→ **Problem statement**
Reproduce precisely the lines of the listing below, starting with the line that contains "green pear: 2 -> 1" and stopping after the line that contains "brown wallet: 5 -> 2"; include nothing else.
[[ Material for this task, beginning ]]
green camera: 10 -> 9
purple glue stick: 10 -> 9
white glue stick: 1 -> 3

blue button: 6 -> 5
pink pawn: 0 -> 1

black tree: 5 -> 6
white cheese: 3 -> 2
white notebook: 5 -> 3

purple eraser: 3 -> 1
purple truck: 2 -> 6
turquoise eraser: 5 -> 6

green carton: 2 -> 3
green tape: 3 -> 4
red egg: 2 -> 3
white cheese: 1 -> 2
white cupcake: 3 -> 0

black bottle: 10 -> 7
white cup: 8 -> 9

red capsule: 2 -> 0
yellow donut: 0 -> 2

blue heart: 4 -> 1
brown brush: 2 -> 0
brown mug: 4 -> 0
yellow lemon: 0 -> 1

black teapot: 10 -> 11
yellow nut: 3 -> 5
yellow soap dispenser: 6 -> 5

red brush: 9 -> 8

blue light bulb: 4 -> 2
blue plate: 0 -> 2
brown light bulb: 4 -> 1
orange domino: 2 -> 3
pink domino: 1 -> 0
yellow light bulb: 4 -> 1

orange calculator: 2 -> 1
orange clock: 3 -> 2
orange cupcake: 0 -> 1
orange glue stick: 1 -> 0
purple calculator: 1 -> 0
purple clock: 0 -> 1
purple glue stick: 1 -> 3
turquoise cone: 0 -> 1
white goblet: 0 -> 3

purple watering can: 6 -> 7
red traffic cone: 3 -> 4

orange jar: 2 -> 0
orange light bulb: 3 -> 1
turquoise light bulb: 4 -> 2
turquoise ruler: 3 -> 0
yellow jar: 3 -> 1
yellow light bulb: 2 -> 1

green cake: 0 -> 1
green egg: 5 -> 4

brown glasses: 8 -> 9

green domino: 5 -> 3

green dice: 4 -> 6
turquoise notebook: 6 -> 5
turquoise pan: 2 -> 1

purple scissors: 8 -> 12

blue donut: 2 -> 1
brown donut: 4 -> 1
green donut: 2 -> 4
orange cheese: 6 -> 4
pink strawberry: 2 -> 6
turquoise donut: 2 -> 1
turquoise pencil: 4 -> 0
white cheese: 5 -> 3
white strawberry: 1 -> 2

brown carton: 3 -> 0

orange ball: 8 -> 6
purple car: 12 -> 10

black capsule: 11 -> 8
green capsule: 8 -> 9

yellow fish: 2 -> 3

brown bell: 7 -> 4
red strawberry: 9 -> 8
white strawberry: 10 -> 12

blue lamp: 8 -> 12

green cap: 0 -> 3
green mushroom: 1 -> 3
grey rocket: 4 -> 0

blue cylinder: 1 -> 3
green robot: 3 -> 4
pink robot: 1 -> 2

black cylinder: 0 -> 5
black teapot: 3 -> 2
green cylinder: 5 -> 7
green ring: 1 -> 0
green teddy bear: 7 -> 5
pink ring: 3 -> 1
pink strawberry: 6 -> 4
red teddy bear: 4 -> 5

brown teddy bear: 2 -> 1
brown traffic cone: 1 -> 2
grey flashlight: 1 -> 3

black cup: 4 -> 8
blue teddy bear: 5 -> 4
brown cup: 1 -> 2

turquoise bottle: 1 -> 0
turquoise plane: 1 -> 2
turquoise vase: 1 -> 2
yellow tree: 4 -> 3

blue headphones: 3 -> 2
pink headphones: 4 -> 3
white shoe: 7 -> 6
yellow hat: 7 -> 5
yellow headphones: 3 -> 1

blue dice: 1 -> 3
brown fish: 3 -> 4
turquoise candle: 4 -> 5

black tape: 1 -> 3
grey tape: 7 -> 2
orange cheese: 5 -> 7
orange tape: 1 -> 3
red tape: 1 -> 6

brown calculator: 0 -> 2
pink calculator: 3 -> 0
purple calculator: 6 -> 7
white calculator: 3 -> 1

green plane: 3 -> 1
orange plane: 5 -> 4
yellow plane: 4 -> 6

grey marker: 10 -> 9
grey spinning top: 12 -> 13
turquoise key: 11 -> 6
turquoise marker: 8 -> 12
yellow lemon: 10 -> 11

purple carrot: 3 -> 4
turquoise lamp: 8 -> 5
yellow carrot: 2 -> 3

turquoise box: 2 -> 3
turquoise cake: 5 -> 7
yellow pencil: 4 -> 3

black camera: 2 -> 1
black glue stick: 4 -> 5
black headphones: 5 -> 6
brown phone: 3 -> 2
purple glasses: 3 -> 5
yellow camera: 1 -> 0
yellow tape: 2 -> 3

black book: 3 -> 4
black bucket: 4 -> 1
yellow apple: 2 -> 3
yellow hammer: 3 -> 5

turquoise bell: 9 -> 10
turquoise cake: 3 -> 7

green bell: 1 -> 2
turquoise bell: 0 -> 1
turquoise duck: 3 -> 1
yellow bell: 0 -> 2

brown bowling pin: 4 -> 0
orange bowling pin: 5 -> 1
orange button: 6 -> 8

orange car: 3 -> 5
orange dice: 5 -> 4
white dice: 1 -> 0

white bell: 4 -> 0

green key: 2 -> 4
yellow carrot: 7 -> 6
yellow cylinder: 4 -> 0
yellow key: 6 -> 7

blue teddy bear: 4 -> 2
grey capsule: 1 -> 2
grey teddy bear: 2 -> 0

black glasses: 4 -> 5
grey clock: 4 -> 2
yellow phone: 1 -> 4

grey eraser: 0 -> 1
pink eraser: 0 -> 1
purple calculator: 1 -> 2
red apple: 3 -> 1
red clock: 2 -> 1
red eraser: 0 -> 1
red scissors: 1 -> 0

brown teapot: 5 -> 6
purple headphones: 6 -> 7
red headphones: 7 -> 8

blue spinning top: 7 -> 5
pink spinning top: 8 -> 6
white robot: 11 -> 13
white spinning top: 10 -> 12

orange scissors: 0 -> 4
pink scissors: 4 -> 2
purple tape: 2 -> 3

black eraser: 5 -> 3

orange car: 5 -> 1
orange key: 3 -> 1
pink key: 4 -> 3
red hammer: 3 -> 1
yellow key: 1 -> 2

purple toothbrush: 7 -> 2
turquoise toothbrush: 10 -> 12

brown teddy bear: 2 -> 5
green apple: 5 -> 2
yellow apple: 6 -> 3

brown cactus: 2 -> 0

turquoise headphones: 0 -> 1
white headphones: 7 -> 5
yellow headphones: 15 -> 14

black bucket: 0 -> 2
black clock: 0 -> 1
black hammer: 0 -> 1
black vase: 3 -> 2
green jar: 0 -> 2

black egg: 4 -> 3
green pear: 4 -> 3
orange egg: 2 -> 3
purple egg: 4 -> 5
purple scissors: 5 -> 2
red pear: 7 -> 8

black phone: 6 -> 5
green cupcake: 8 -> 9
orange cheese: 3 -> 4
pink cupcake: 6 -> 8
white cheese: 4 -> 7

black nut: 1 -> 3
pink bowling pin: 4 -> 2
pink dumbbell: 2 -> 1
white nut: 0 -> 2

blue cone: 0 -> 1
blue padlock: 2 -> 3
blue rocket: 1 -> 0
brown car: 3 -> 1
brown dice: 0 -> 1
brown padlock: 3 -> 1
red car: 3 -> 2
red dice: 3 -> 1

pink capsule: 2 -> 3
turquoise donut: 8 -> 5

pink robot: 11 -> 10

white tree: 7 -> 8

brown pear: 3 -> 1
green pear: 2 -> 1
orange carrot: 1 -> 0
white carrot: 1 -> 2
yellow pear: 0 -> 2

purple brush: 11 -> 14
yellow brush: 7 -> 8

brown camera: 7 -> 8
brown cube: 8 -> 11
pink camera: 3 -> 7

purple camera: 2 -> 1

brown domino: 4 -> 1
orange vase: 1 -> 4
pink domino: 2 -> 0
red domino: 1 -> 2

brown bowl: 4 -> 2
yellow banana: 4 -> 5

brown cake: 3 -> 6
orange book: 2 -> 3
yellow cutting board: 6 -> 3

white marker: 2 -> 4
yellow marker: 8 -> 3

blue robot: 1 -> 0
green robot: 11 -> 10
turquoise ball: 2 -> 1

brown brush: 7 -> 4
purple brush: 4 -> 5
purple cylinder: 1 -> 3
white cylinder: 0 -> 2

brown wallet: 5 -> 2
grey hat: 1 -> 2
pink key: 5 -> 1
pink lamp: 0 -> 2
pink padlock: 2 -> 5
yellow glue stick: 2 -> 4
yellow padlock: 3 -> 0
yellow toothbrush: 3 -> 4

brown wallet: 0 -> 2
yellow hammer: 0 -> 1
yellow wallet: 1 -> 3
[[ Material for this task, end ]]
→ **Task solution**
green pear: 2 -> 1
orange carrot: 1 -> 0
white carrot: 1 -> 2
yellow pear: 0 -> 2

purple brush: 11 -> 14
yellow brush: 7 -> 8

brown camera: 7 -> 8
brown cube: 8 -> 11
pink camera: 3 -> 7

purple camera: 2 -> 1

brown domino: 4 -> 1
orange vase: 1 -> 4
pink domino: 2 -> 0
red domino: 1 -> 2

brown bowl: 4 -> 2
yellow banana: 4 -> 5

brown cake: 3 -> 6
orange book: 2 -> 3
yellow cutting board: 6 -> 3

white marker: 2 -> 4
yellow marker: 8 -> 3

blue robot: 1 -> 0
green robot: 11 -> 10
turquoise ball: 2 -> 1

brown brush: 7 -> 4
purple brush: 4 -> 5
purple cylinder: 1 -> 3
white cylinder: 0 -> 2

brown wallet: 5 -> 2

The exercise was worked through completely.